Data for this task.
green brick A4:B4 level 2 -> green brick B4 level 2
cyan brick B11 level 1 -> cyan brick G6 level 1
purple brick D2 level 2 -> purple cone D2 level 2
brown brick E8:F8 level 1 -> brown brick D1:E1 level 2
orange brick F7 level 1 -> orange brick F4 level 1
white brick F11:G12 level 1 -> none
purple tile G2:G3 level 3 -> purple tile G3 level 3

---

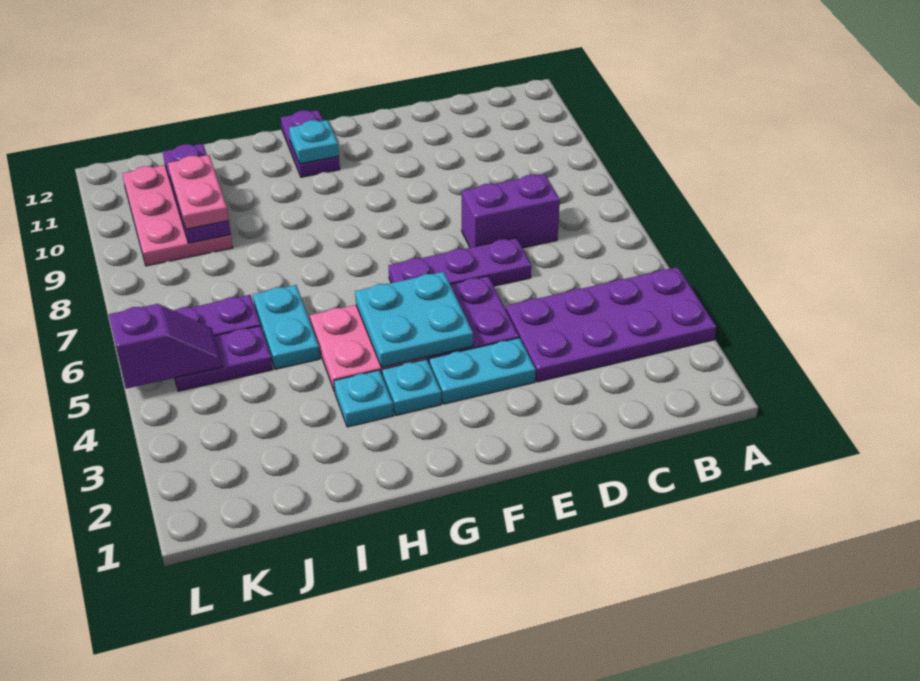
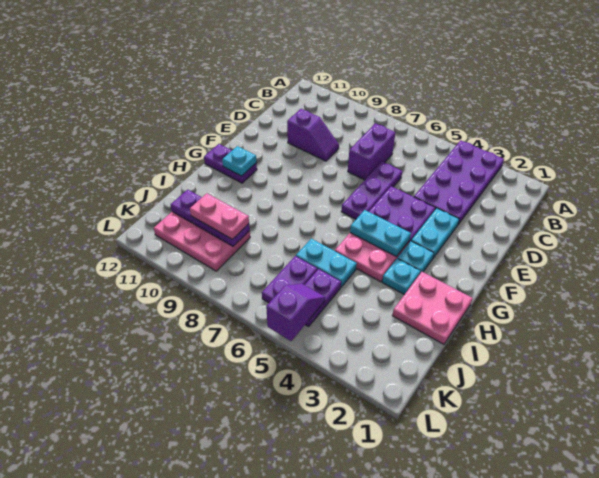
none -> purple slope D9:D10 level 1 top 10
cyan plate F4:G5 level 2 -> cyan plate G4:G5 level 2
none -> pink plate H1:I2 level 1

Instructions to follow.
Please write out, exactly as they appear above, only the lines in the stretch from the line with "purple brick D2" through the line with "purple tile G2:G3".

Answer box.
purple brick D2 level 2 -> purple cone D2 level 2
brown brick E8:F8 level 1 -> brown brick D1:E1 level 2
orange brick F7 level 1 -> orange brick F4 level 1
white brick F11:G12 level 1 -> none
purple tile G2:G3 level 3 -> purple tile G3 level 3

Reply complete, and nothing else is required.